*Problem requirements*:
Below are the records; print exactly the lines from the one with "orange arrow: (85, 58)" through the last, both included, and leave the pictures out.

(Shape scene image sequences)
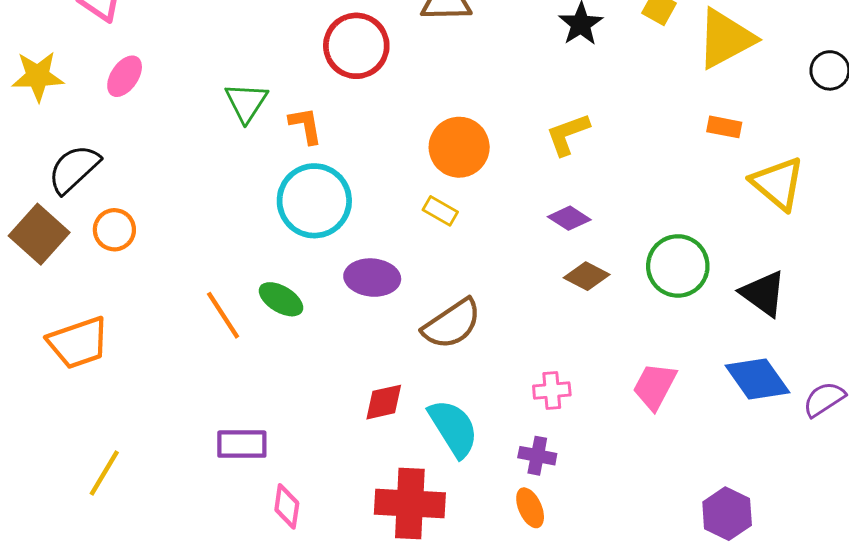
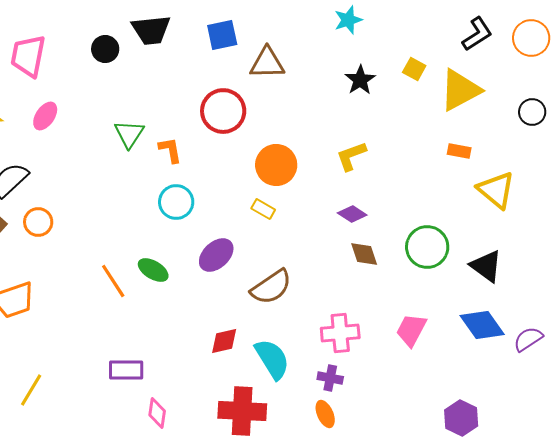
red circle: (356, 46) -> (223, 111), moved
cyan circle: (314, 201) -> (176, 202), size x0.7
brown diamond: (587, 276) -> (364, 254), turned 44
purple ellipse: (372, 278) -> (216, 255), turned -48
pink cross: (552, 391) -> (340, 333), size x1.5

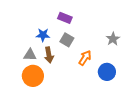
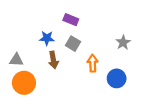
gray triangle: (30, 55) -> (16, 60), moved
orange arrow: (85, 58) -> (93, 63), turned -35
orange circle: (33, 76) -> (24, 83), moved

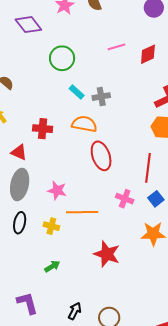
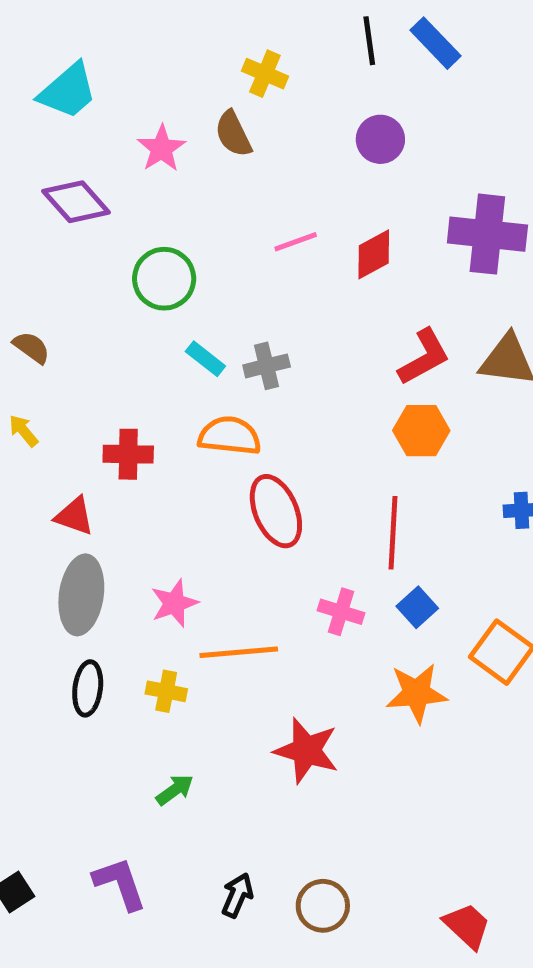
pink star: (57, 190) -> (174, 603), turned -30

*Written reply*:
orange arrow: (85, 58) -> (93, 63), turned -35
orange circle: (33, 76) -> (24, 83), moved

pink star: (57, 190) -> (174, 603), turned -30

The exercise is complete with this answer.